== Segment start ==

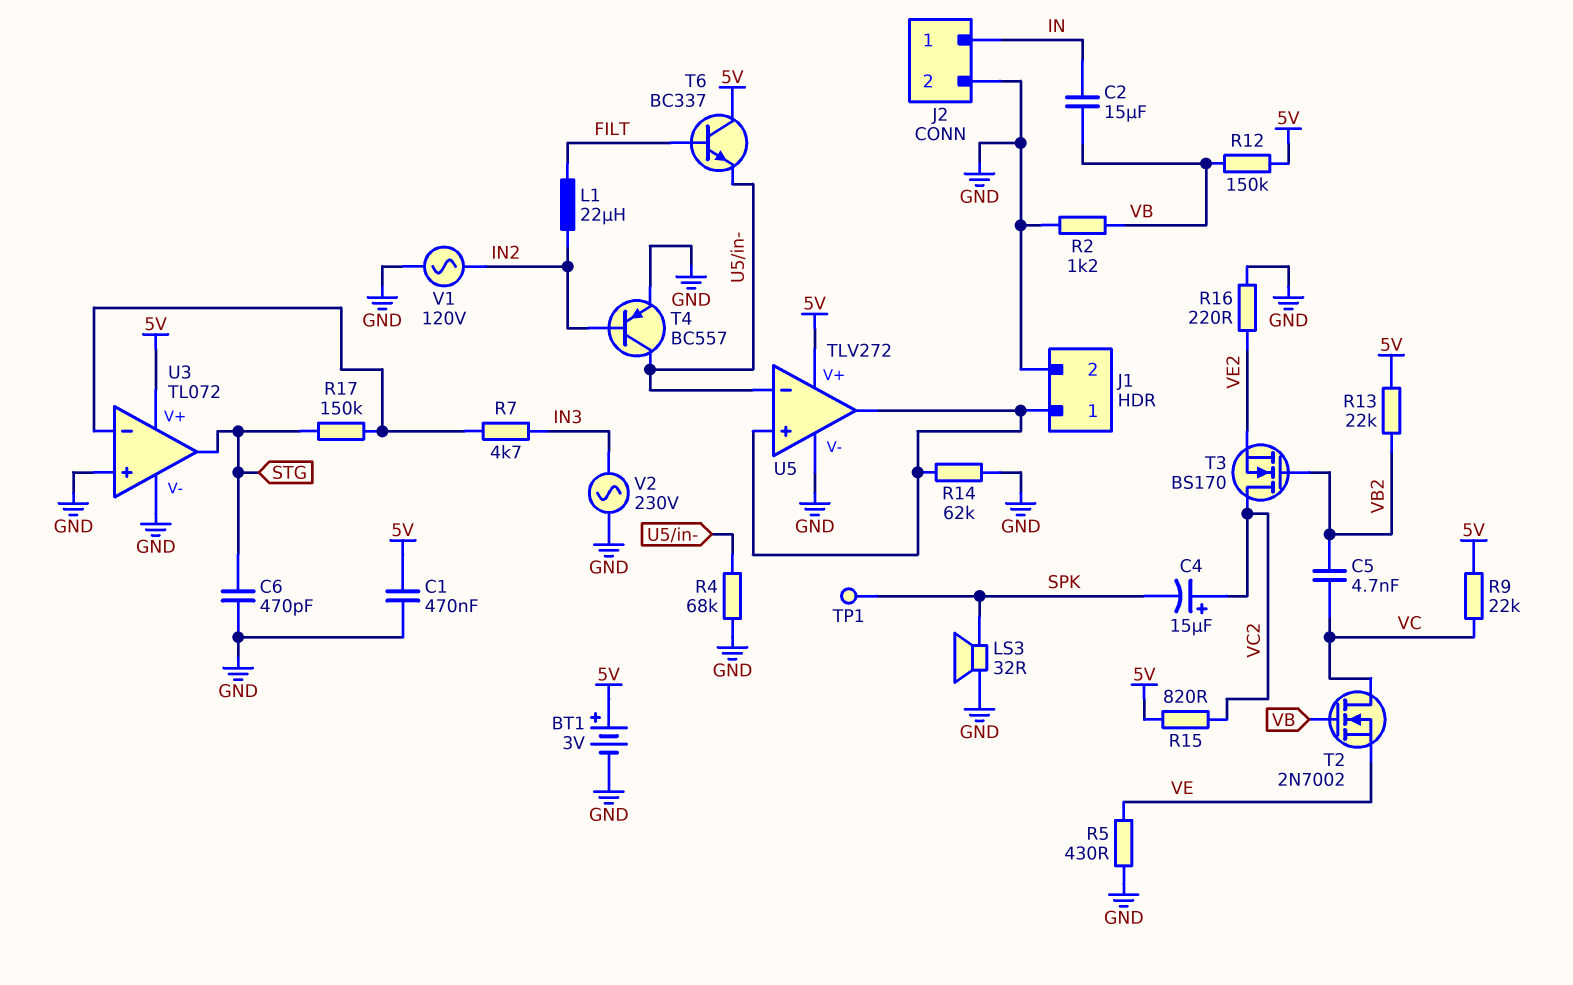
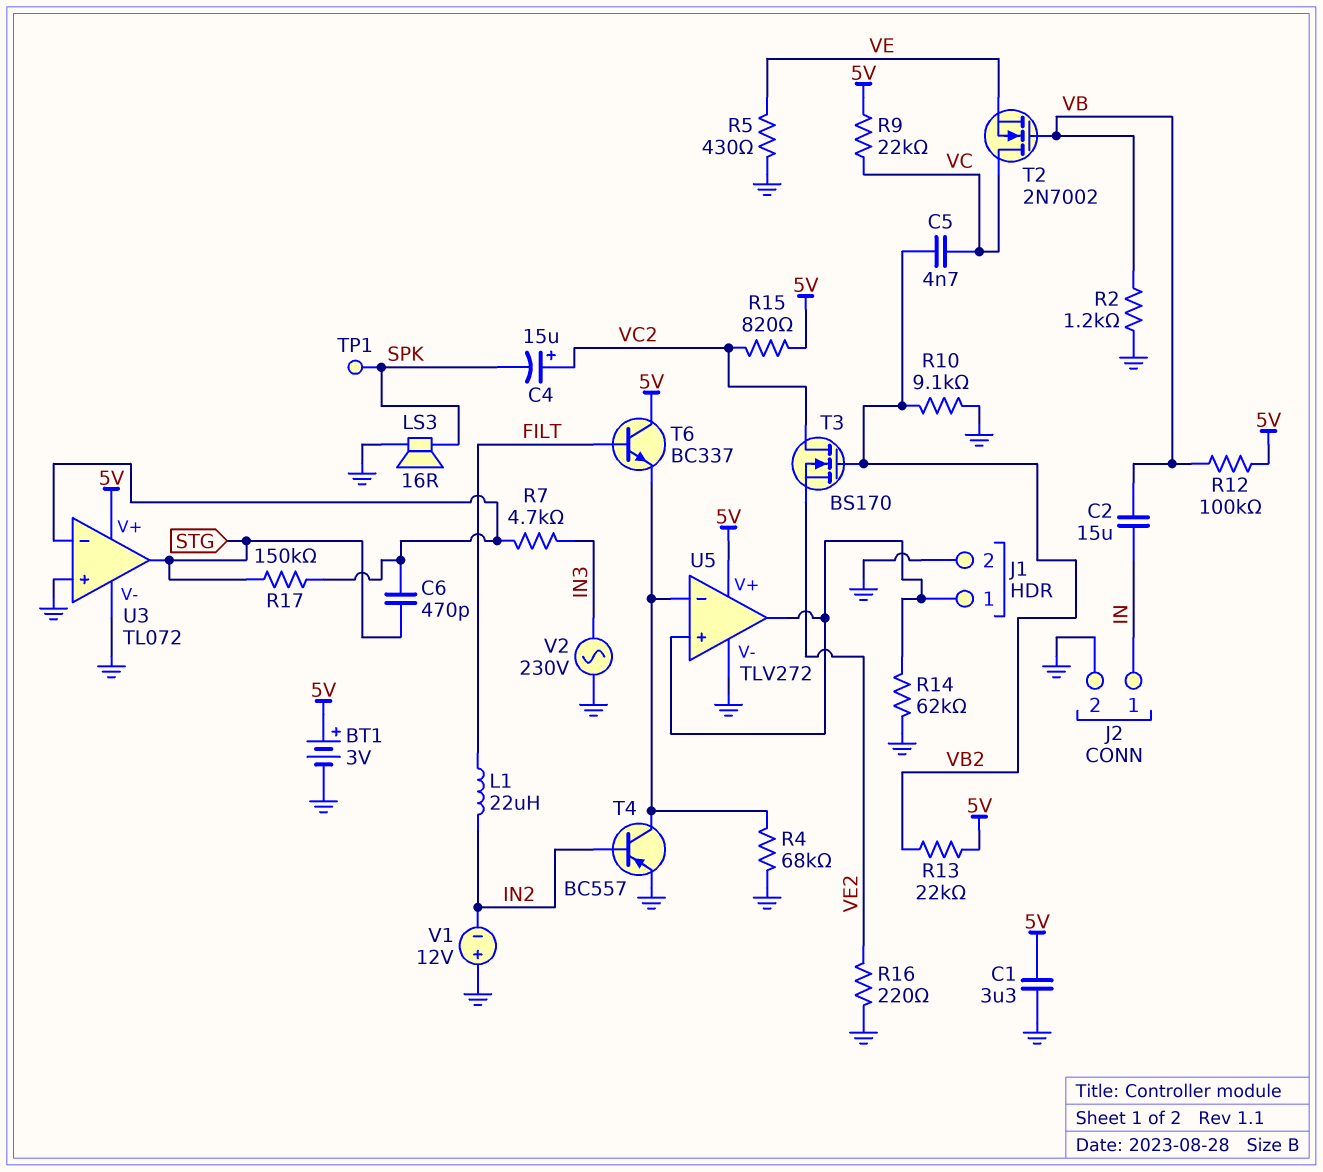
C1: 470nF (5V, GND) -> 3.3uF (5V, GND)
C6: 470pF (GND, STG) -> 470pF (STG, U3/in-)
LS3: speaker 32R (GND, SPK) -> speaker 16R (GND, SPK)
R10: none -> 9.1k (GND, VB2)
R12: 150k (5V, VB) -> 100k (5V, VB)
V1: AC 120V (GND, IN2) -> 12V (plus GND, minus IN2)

== Segment end ==

**Work to be completed**
Set the pictures aside and reproduce the data above exactly.

**Solution to the problem**
C1: 470nF (5V, GND) -> 3.3uF (5V, GND)
C6: 470pF (GND, STG) -> 470pF (STG, U3/in-)
LS3: speaker 32R (GND, SPK) -> speaker 16R (GND, SPK)
R10: none -> 9.1k (GND, VB2)
R12: 150k (5V, VB) -> 100k (5V, VB)
V1: AC 120V (GND, IN2) -> 12V (plus GND, minus IN2)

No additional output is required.